Description of the task: An exact copy of every entry below is required, and no picture may appear in it.

** Task inputs follows **

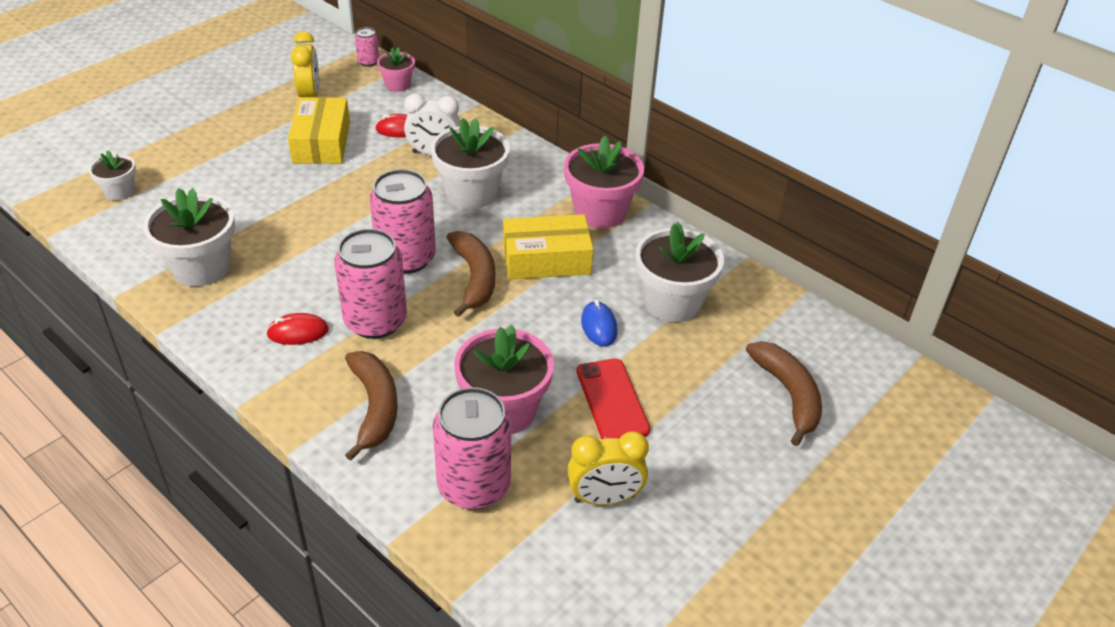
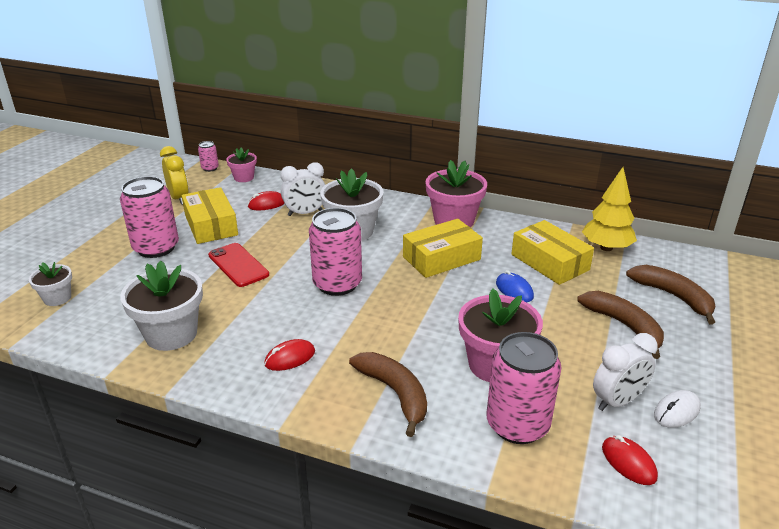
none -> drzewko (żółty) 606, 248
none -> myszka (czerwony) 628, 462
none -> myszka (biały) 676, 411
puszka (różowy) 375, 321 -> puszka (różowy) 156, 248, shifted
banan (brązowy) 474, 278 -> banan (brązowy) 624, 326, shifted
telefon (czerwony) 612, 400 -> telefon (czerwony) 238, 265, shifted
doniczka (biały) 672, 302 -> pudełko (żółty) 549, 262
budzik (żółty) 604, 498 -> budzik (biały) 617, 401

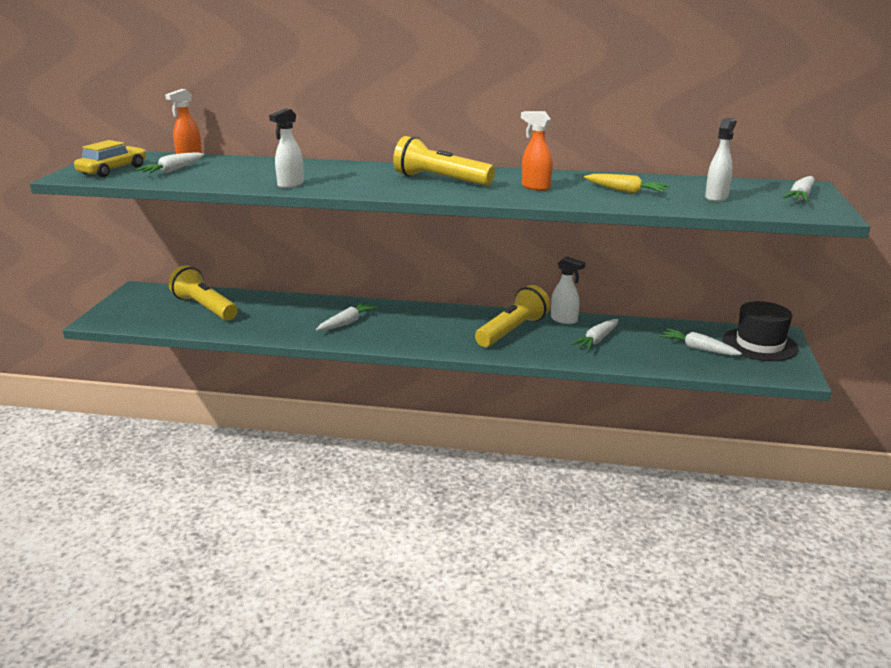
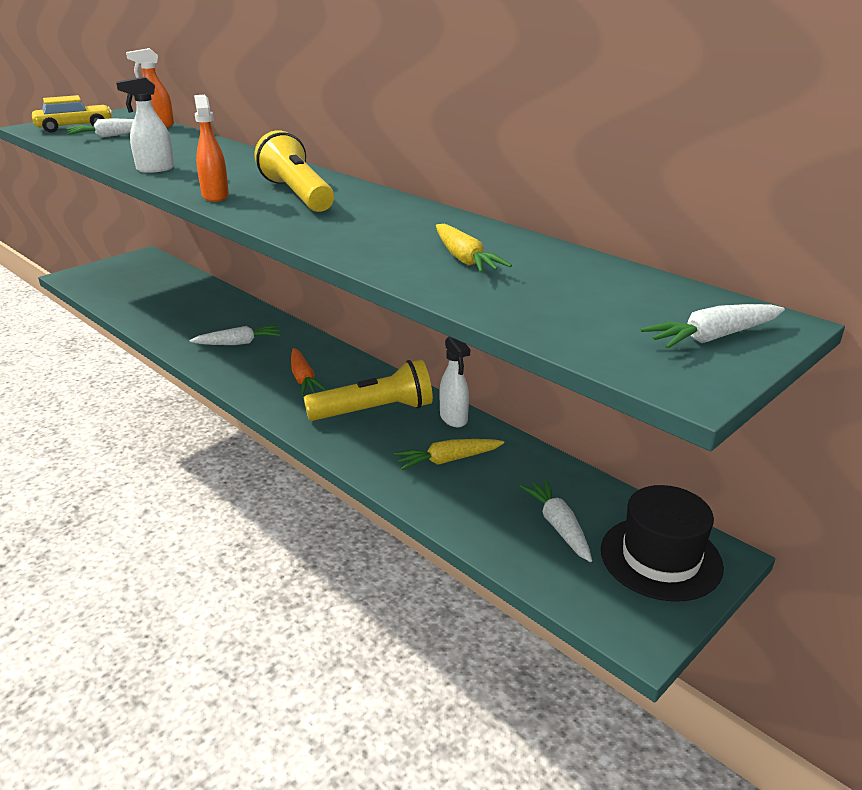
latarka (żółty) 204, 307 -> none
spryskiwacz (biały) 716, 197 -> none
none -> marchewka (pomarańczowy) 303, 379
spryskiwacz (pomarańczowy) 535, 187 -> spryskiwacz (pomarańczowy) 215, 196, shifted
marchewka (biały) 597, 340 -> marchewka (żółty) 448, 460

** End of Task inputs **

Result:
none -> drzewko (żółty) 606, 248
none -> myszka (czerwony) 628, 462
none -> myszka (biały) 676, 411
puszka (różowy) 375, 321 -> puszka (różowy) 156, 248, shifted
banan (brązowy) 474, 278 -> banan (brązowy) 624, 326, shifted
telefon (czerwony) 612, 400 -> telefon (czerwony) 238, 265, shifted
doniczka (biały) 672, 302 -> pudełko (żółty) 549, 262
budzik (żółty) 604, 498 -> budzik (biały) 617, 401

latarka (żółty) 204, 307 -> none
spryskiwacz (biały) 716, 197 -> none
none -> marchewka (pomarańczowy) 303, 379
spryskiwacz (pomarańczowy) 535, 187 -> spryskiwacz (pomarańczowy) 215, 196, shifted
marchewka (biały) 597, 340 -> marchewka (żółty) 448, 460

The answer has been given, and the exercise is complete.